[Raw data]

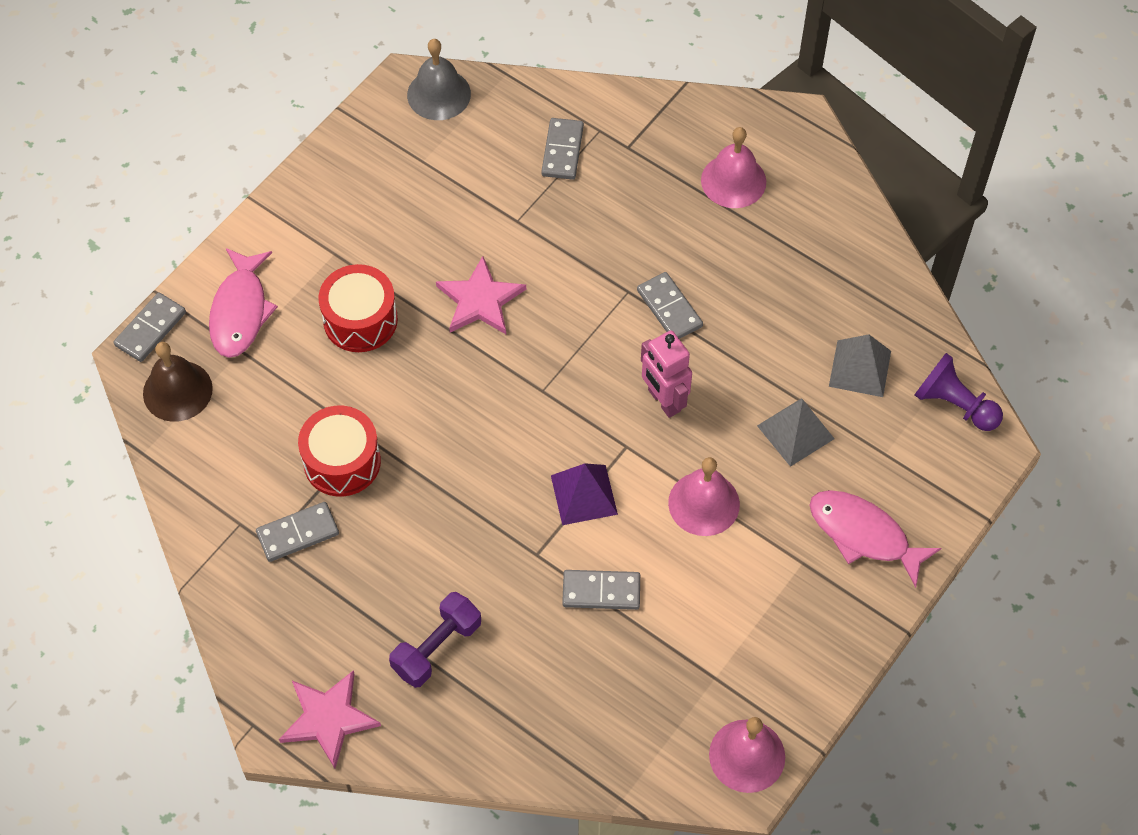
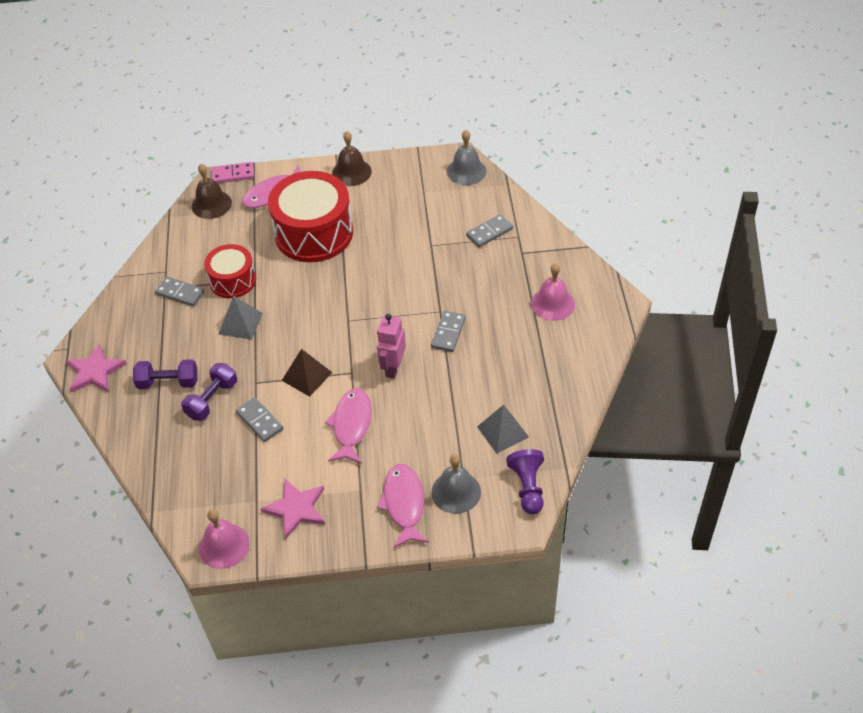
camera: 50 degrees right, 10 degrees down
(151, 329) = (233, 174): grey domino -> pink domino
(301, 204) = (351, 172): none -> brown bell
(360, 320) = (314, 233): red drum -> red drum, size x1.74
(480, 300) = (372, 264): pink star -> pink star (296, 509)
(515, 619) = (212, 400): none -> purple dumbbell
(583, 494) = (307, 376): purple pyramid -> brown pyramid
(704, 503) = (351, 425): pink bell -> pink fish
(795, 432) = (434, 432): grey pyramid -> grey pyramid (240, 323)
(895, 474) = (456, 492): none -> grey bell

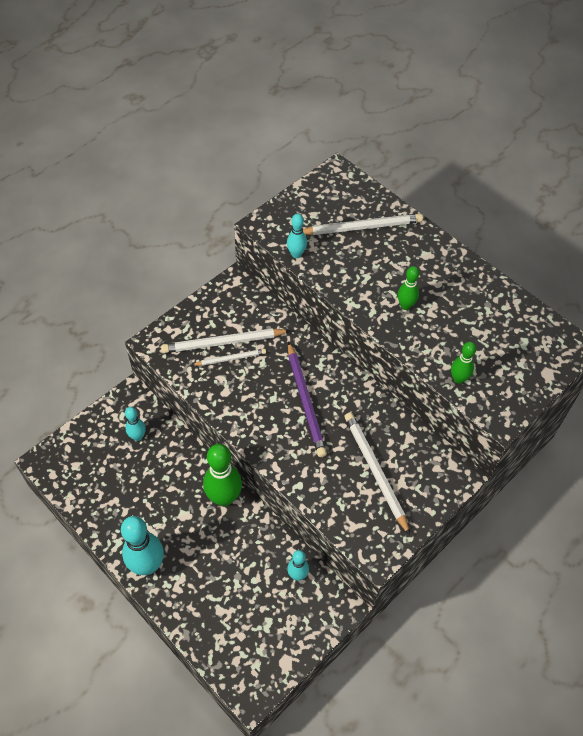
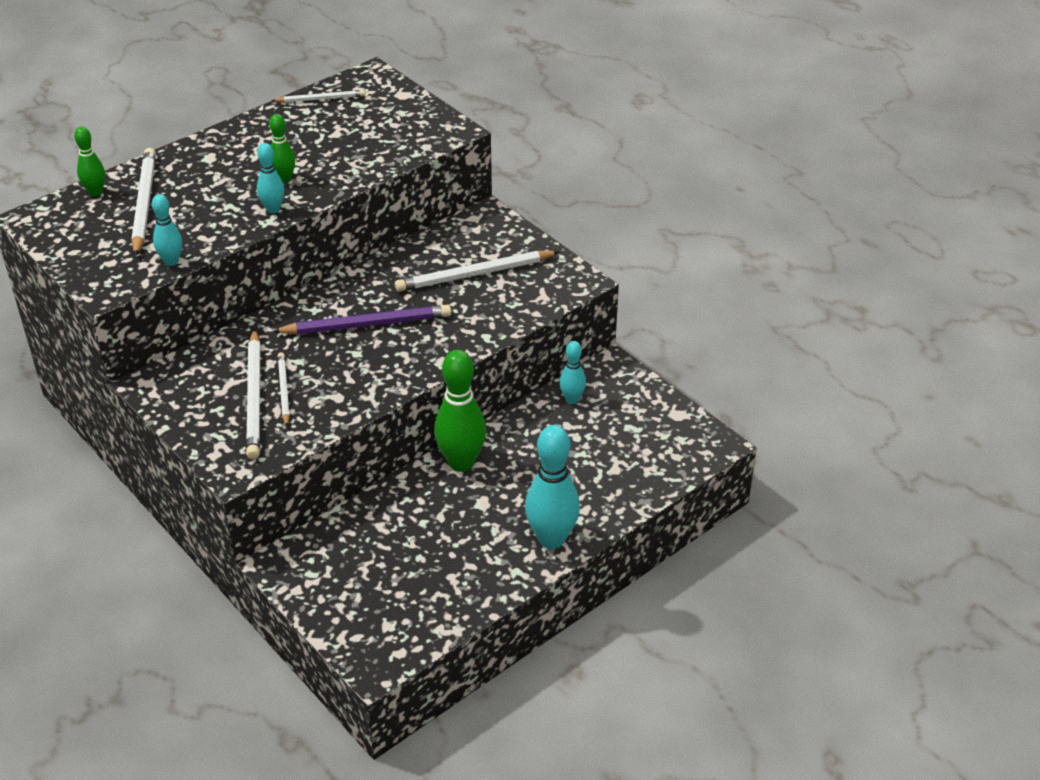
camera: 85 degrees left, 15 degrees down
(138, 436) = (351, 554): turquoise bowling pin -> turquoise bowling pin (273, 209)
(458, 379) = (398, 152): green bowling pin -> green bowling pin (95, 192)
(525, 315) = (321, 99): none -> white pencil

[/Raw data]

● **Directions for this task**: The response must contain each line above that holds the string "bowling".

● **Answer to this problem**:
(138, 436) = (351, 554): turquoise bowling pin -> turquoise bowling pin (273, 209)
(458, 379) = (398, 152): green bowling pin -> green bowling pin (95, 192)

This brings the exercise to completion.